> **WHAT IS NEEDED**:
Two lines in the listing below mark the span: one contains "op=recoloured; was=domino tile" and one contains "op=added; now=tenpin (aqua);". Reproduce both of them and everything between, exactly.
----------
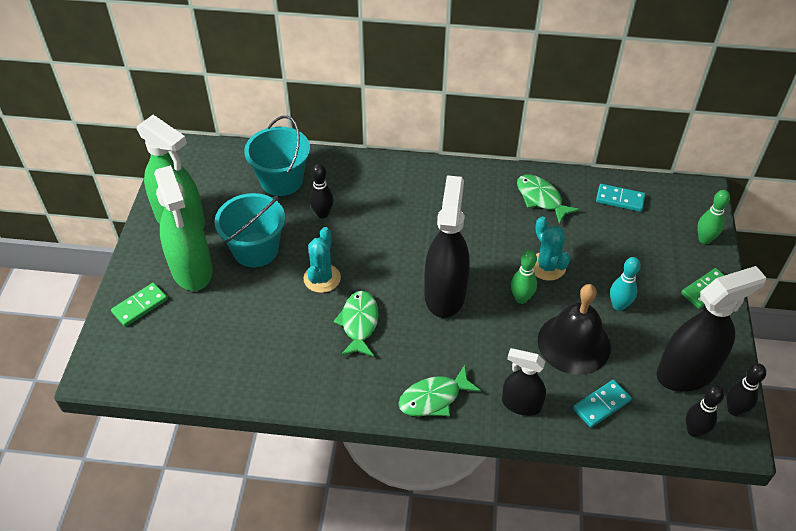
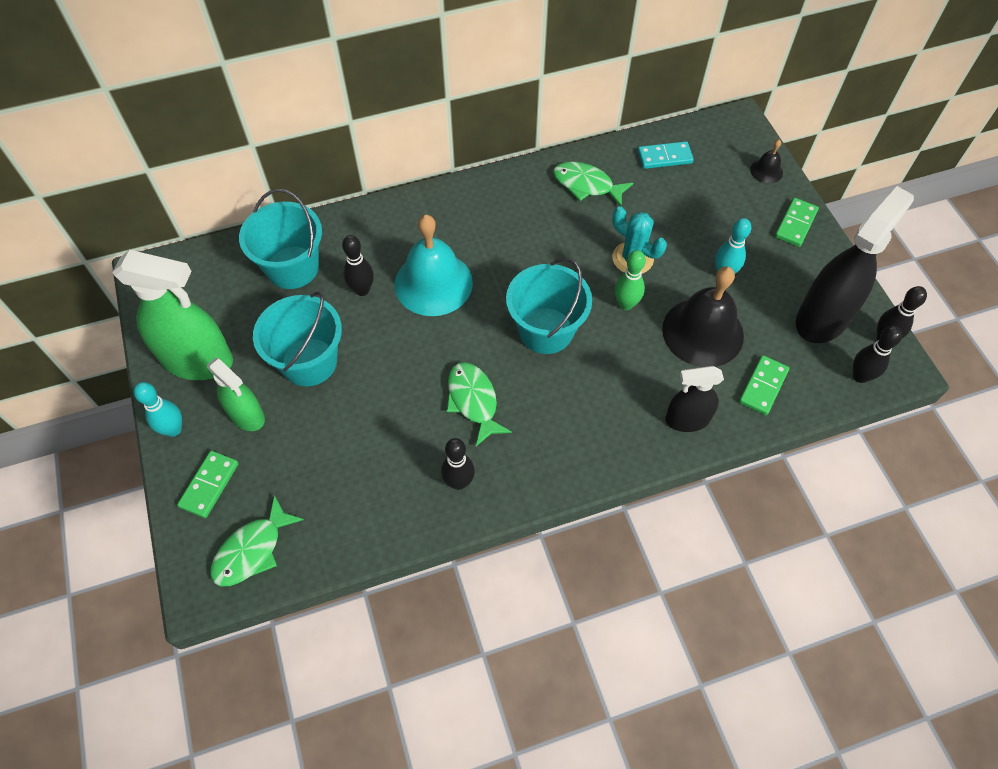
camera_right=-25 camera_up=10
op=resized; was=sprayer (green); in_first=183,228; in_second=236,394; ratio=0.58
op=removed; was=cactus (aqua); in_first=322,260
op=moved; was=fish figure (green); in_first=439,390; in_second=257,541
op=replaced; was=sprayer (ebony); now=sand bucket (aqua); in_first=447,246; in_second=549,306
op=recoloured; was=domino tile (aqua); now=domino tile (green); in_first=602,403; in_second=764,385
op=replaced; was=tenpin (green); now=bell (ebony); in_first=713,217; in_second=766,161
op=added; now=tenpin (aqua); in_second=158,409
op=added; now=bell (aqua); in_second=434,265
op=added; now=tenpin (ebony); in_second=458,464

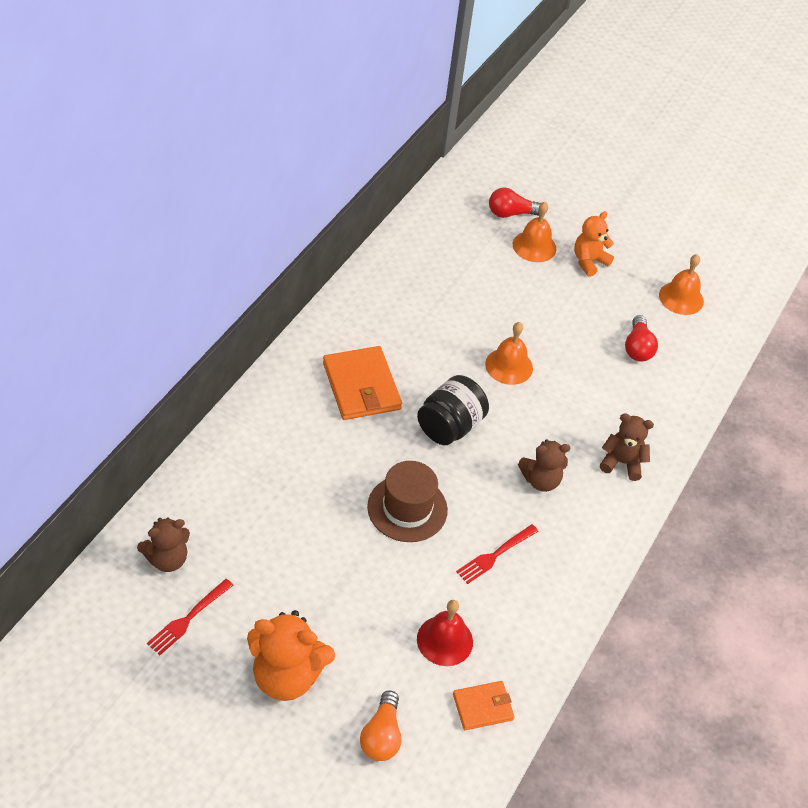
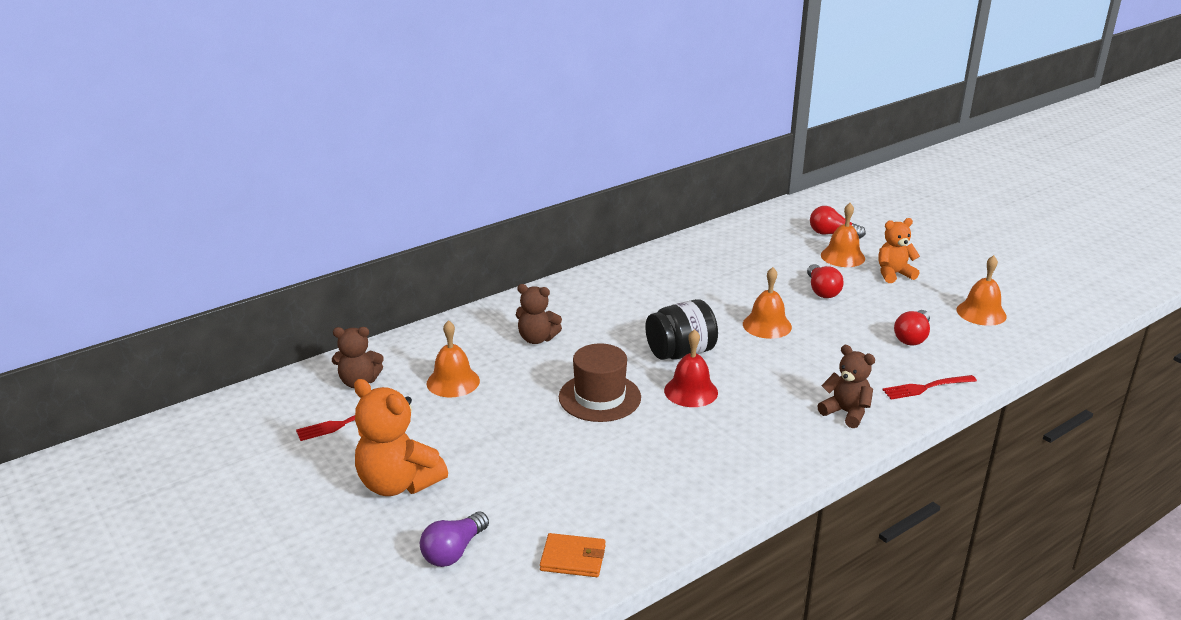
camera_right=30 camera_up=-20
op=removed; was=wallet (bright orange); in_first=362,383
op=recoloured; was=lightbulb (bright orange); now=lightbulb (violet); in_first=380,725; in_second=454,539
op=moved; was=bell (crimson); in_first=445,633; in_second=691,368
op=moved; was=dinner fork (crimson); in_first=497,554; in_second=929,387
op=moved; was=stuffed bear (dark brown); in_first=544,465; in_second=539,314
op=added; now=bell (bright orange); in_second=453,358
op=added; now=lightbulb (crimson); in_second=825,281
----------
> **RESPONSE TO THIS TASK**:
op=recoloured; was=domino tile (aqua); now=domino tile (green); in_first=602,403; in_second=764,385
op=replaced; was=tenpin (green); now=bell (ebony); in_first=713,217; in_second=766,161
op=added; now=tenpin (aqua); in_second=158,409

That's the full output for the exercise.